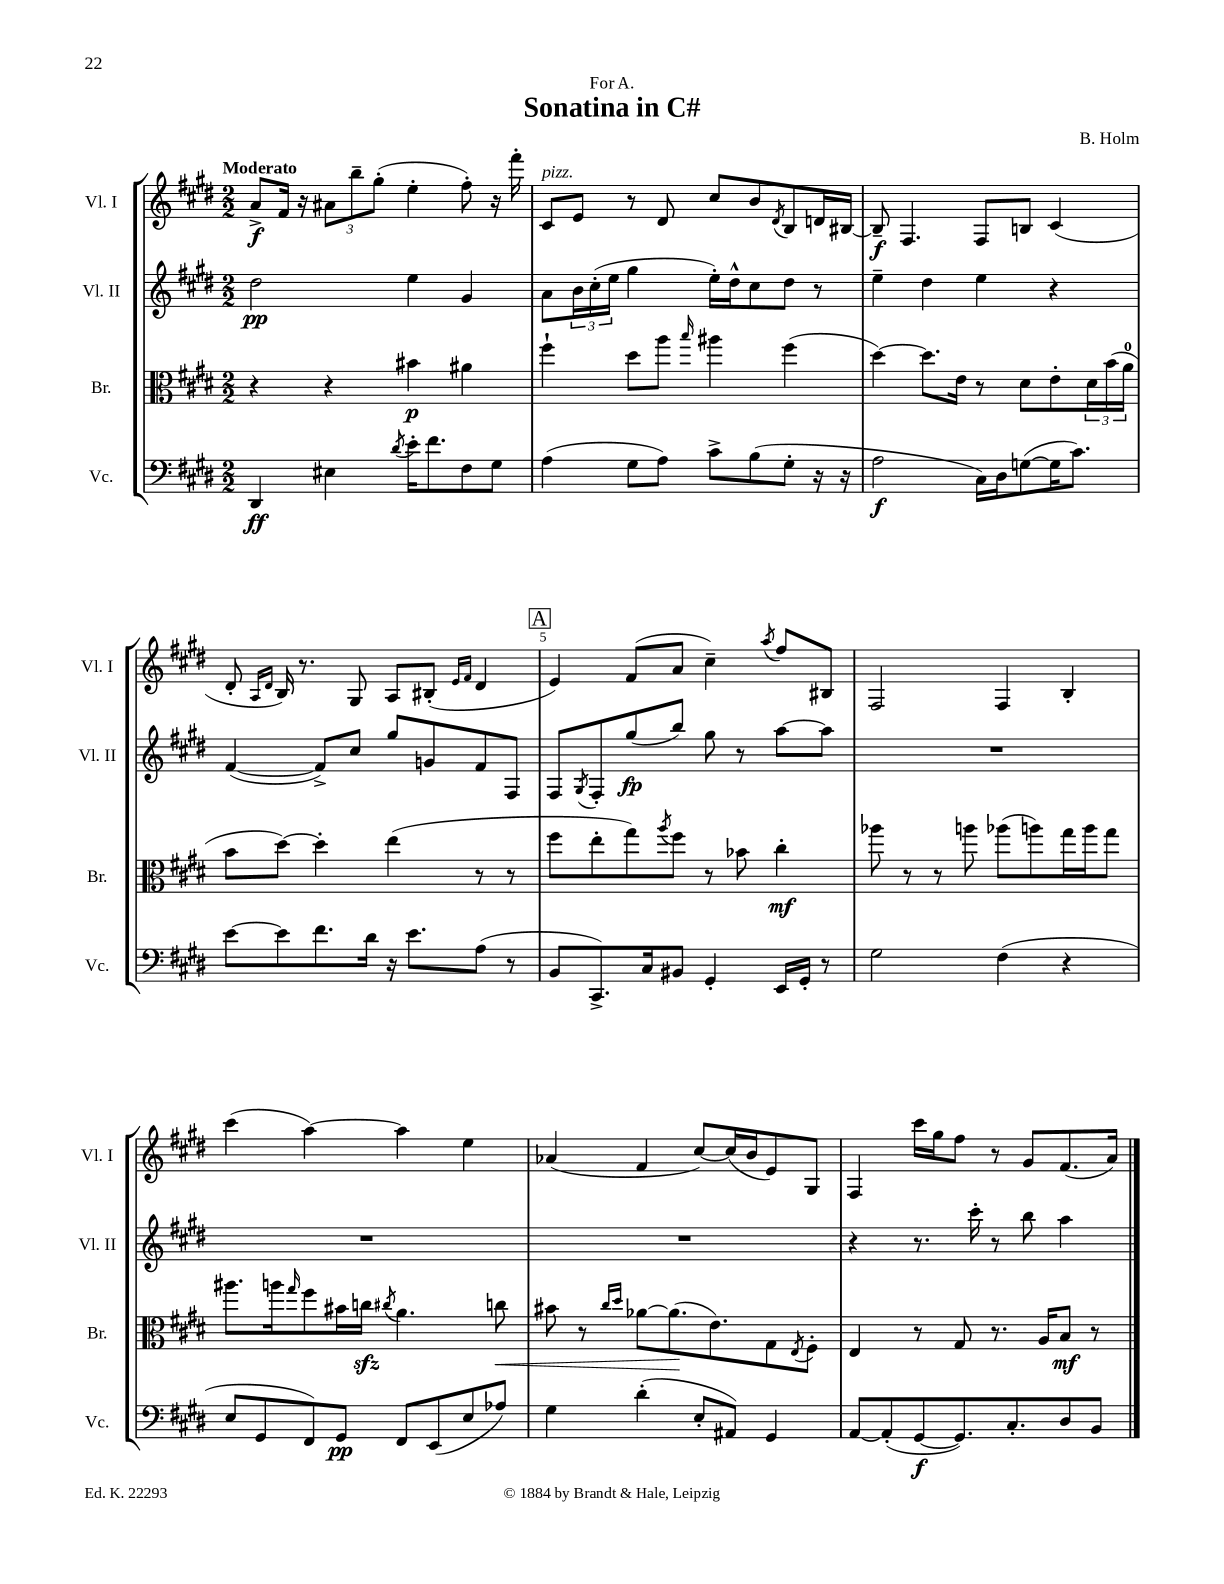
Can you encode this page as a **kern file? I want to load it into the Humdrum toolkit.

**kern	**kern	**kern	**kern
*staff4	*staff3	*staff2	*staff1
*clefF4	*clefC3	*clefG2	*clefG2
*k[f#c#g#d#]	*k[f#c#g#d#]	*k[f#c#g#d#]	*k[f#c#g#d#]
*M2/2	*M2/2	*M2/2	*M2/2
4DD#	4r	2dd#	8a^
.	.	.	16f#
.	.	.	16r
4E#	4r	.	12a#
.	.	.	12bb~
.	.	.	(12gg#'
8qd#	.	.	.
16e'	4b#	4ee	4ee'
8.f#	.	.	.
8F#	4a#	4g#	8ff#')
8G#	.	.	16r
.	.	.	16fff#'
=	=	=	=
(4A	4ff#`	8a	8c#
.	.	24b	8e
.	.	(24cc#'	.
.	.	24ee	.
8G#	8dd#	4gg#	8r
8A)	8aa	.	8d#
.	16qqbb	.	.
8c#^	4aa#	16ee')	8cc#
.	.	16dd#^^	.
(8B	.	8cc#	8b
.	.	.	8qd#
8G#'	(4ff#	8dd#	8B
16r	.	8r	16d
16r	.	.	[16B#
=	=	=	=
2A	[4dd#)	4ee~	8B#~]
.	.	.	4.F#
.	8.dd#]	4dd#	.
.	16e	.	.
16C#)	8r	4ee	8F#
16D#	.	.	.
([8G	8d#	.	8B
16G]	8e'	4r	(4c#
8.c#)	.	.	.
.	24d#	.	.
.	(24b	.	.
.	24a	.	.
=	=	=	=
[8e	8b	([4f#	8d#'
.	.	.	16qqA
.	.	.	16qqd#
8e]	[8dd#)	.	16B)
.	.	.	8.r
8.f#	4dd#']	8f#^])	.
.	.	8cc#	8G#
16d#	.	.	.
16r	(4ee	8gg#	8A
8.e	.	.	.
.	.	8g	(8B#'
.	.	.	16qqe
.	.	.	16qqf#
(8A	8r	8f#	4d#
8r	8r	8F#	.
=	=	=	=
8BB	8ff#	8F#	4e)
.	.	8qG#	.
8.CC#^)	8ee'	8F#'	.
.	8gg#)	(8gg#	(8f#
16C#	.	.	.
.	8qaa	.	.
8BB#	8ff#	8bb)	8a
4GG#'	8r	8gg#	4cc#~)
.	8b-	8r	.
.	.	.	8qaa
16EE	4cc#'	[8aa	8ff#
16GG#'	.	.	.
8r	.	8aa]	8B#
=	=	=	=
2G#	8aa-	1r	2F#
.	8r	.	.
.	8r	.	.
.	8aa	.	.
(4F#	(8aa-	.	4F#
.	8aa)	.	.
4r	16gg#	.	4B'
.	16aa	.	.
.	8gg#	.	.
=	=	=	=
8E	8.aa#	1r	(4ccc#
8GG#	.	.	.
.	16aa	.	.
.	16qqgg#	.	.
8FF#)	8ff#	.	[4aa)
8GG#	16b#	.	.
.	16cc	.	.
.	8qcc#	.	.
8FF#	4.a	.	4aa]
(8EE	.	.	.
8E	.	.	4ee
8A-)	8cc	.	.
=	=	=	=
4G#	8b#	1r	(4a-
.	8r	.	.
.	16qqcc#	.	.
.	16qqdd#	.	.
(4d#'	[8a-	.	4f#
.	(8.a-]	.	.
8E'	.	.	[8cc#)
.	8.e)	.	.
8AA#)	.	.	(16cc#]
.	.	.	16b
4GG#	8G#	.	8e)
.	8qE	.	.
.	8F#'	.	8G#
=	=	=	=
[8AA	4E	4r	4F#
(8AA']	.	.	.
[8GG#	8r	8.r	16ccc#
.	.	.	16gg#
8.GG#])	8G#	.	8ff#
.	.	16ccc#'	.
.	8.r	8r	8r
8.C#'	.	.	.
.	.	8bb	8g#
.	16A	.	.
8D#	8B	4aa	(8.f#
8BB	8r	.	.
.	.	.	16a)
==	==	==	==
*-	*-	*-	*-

--

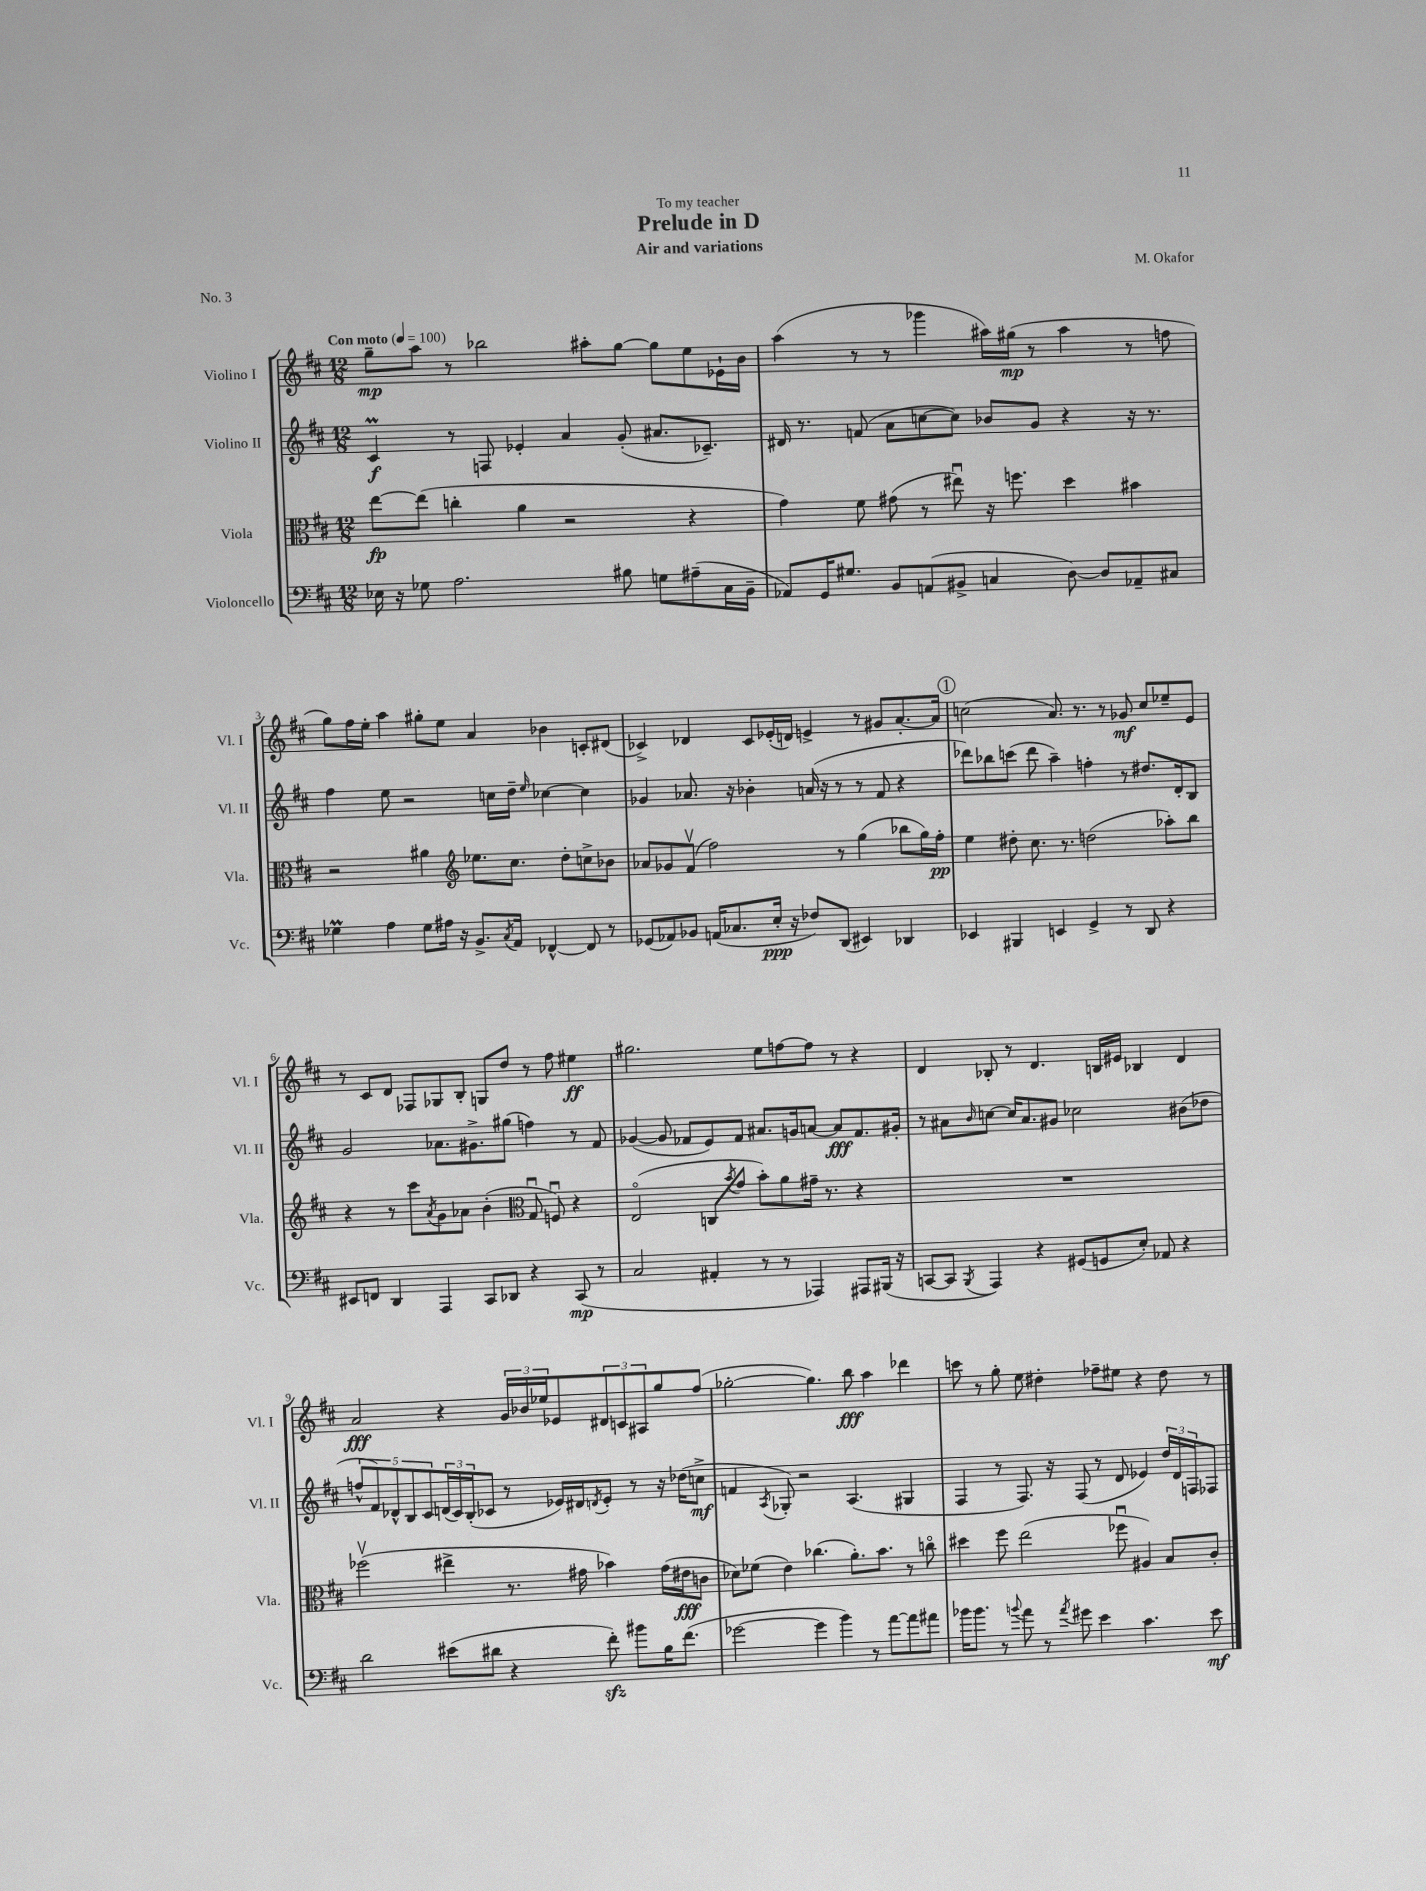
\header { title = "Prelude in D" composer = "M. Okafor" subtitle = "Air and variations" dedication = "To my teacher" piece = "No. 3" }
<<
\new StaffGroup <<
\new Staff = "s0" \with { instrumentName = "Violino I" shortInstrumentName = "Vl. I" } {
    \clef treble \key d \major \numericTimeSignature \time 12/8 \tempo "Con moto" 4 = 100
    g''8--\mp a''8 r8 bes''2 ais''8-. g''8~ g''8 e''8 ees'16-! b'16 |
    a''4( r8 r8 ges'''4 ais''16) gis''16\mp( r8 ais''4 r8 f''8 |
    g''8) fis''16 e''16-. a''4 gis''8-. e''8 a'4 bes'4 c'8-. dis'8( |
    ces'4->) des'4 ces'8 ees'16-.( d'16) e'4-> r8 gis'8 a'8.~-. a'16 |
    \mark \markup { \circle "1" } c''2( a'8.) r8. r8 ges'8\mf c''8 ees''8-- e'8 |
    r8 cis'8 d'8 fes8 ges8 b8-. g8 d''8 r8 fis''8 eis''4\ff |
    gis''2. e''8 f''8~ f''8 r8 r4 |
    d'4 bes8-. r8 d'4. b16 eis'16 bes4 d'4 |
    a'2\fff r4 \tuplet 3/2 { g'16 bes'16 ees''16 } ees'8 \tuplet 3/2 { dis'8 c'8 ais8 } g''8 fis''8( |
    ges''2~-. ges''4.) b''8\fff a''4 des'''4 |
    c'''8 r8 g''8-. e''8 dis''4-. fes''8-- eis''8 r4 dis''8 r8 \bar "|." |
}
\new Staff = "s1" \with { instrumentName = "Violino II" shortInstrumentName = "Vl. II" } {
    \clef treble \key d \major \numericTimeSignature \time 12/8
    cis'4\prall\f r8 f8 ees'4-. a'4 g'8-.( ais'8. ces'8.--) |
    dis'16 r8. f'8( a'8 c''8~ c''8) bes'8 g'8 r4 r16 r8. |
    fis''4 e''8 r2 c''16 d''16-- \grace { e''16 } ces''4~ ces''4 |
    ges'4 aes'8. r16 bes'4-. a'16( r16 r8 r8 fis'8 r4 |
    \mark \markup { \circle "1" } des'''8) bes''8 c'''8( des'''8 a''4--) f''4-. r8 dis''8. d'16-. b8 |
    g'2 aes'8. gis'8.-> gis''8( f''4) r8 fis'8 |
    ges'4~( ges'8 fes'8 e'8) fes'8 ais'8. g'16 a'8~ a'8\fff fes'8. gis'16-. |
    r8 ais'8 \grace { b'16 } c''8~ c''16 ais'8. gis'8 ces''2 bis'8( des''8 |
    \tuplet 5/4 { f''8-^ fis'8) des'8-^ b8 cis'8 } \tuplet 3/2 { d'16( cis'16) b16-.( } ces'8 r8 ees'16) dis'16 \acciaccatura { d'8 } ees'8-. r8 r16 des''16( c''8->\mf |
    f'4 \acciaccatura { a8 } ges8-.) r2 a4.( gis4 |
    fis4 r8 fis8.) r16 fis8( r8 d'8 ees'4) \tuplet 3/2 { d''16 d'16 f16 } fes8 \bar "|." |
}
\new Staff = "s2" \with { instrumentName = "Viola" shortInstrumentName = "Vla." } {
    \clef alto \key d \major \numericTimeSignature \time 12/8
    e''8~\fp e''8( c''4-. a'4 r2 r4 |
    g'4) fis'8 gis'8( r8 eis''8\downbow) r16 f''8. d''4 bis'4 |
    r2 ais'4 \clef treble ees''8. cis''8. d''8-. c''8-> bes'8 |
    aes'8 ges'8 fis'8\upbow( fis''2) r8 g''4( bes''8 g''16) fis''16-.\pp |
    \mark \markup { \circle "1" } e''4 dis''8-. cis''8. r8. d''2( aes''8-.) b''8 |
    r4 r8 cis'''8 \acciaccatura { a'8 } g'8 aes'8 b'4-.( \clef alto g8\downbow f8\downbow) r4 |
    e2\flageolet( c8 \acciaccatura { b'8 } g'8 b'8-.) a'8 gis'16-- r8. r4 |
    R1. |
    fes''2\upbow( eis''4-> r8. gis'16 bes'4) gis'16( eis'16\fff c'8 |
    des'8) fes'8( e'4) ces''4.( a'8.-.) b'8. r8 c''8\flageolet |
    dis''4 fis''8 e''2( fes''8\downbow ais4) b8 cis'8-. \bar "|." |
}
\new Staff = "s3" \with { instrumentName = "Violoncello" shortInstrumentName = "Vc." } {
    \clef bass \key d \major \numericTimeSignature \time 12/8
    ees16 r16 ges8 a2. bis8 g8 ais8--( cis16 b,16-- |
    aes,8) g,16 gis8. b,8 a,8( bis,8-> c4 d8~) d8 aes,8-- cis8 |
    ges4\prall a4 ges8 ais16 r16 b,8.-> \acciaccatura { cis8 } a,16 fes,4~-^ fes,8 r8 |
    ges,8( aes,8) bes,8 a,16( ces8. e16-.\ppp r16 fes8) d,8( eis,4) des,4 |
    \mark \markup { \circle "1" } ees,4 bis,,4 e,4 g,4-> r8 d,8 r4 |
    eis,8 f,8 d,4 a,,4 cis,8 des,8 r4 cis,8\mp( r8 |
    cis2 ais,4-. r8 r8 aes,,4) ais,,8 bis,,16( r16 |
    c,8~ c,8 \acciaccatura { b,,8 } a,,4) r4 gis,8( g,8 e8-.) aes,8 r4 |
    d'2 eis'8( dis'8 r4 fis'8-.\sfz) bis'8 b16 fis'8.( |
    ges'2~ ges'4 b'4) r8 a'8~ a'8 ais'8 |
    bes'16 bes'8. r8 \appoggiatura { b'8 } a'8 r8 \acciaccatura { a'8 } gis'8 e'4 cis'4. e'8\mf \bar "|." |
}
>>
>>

Requirement: Copy out, in full, each line of the material that contains the string "shortInstrumentName", matching case exactly.

Response for this exercise:
\new Staff = "s0" \with { instrumentName = "Violino I" shortInstrumentName = "Vl. I" } {
\new Staff = "s1" \with { instrumentName = "Violino II" shortInstrumentName = "Vl. II" } {
\new Staff = "s2" \with { instrumentName = "Viola" shortInstrumentName = "Vla." } {
\new Staff = "s3" \with { instrumentName = "Violoncello" shortInstrumentName = "Vc." } {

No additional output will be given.